+++ RECORD EXCERPTS +++

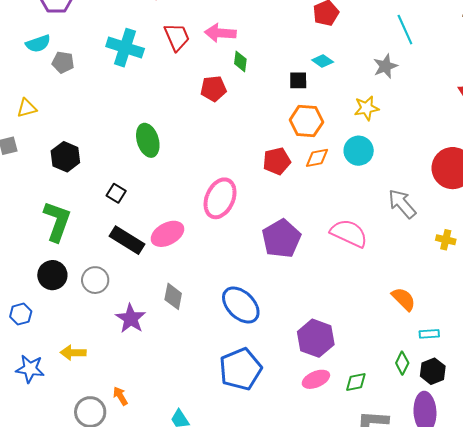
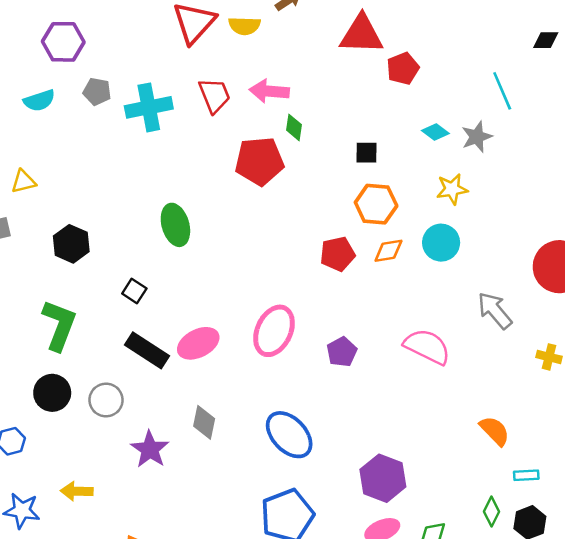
cyan cross: (125, 48) -> (149, 107), turned -30
cyan diamond: (323, 61) -> (435, 132), moved
gray pentagon: (63, 62) -> (97, 92), moved
red pentagon: (213, 89) -> (259, 161), size x1.5
pink ellipse: (220, 198) -> (274, 331), moved
purple pentagon: (281, 239) -> (342, 352), size x0.6

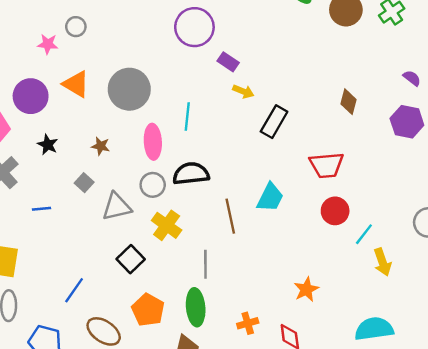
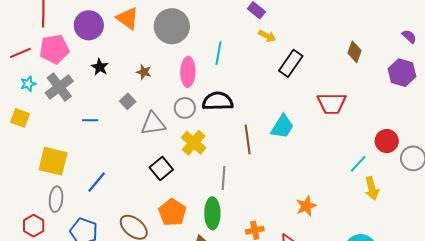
red circle: (335, 211) -> (387, 141), moved
blue line: (74, 290) -> (97, 182), moved

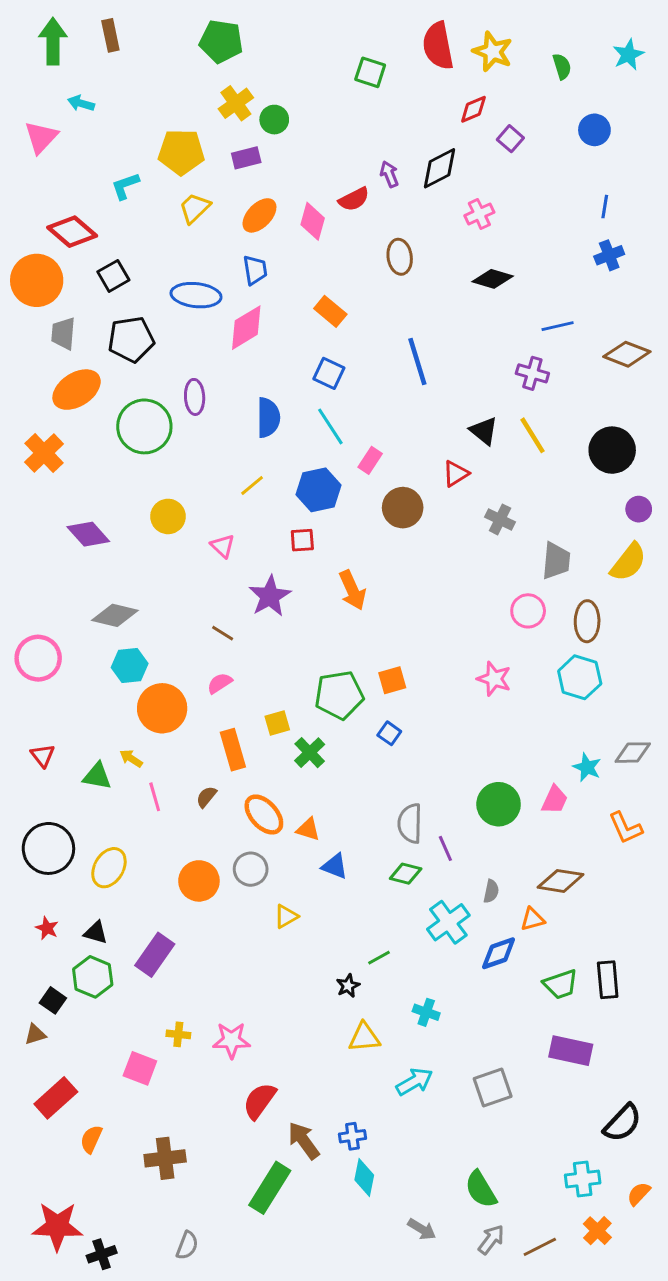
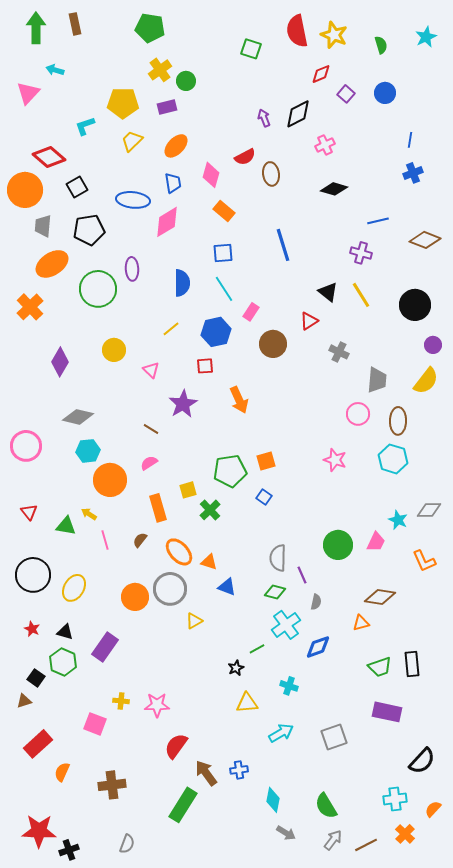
blue circle: (594, 130) -> (385, 93), moved
red semicircle: (354, 199) -> (245, 157), moved
pink diamond: (313, 221) -> (211, 175), moved
blue square: (329, 373) -> (223, 253), turned -30
purple diamond: (88, 534) -> (60, 362), turned 72
gray circle: (251, 869) -> (170, 589), size x1.4
gray semicircle: (491, 891) -> (316, 602), moved
cyan cross: (448, 922) -> (286, 625), moved
blue diamond: (499, 953) -> (318, 647), moved
cyan diamond: (364, 1178) -> (273, 800), moved

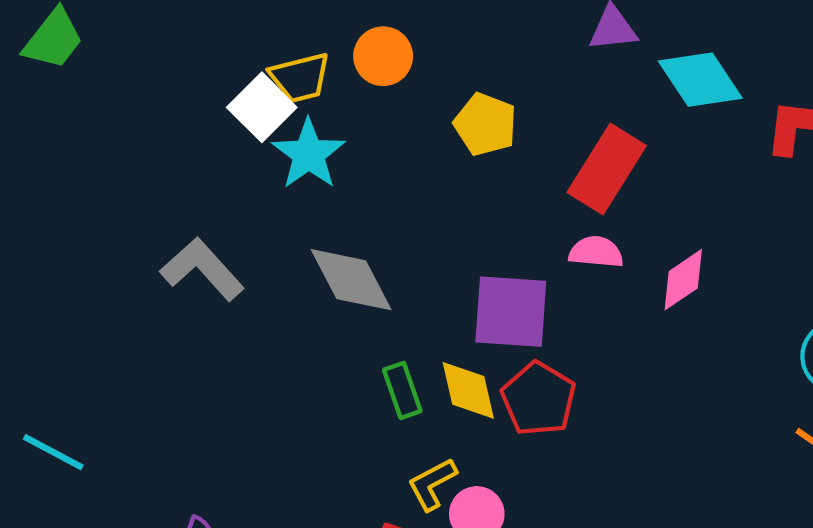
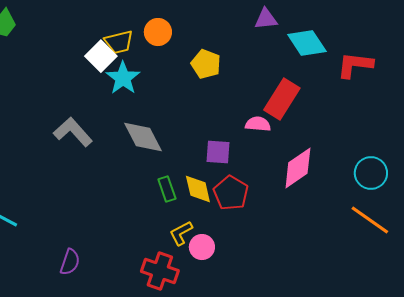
red rectangle: (607, 169) -> (282, 99), moved
pink diamond: (683, 280) -> (298, 168), moved, size x1.4
purple square: (511, 312) -> (218, 152), size x0.7

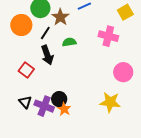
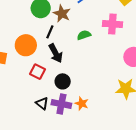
orange circle: (21, 25) -> (26, 45), moved
green semicircle: (69, 42) -> (84, 35), moved
black circle: (59, 99) -> (63, 81), moved

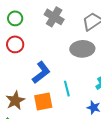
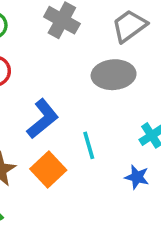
orange square: (43, 101) -> (48, 169), turned -30

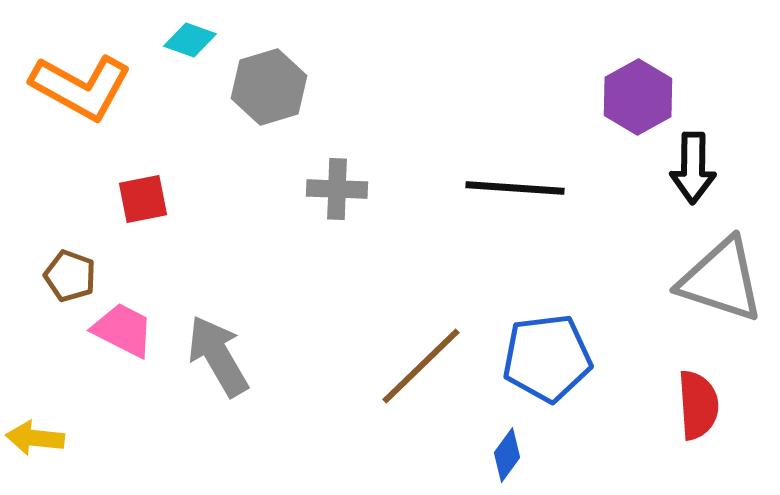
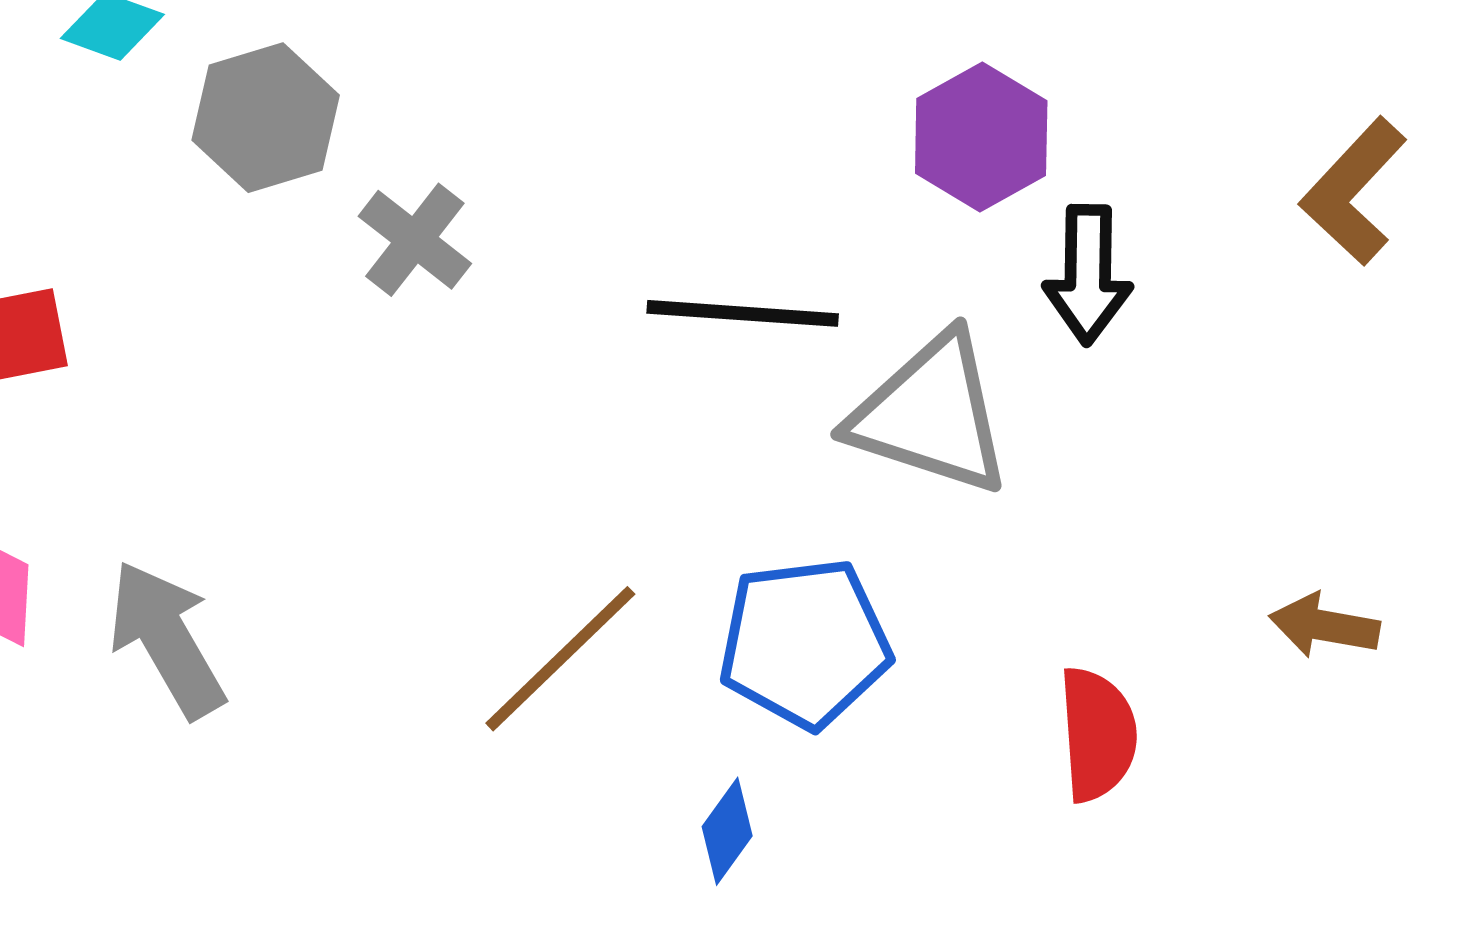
gray cross: (337, 189) -> (415, 240), moved, turned 36
gray triangle: (721, 280) -> (931, 414), moved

+++

§ **EXERCISE DESCRIPTION**:
List all lines from the entries that include the word "gray".

§ **OUTPUT**:
gray pentagon: (63, 62) -> (97, 92), moved
gray circle: (251, 869) -> (170, 589), size x1.4
gray semicircle: (491, 891) -> (316, 602), moved
gray cross: (337, 189) -> (415, 240), moved, turned 36
gray triangle: (721, 280) -> (931, 414), moved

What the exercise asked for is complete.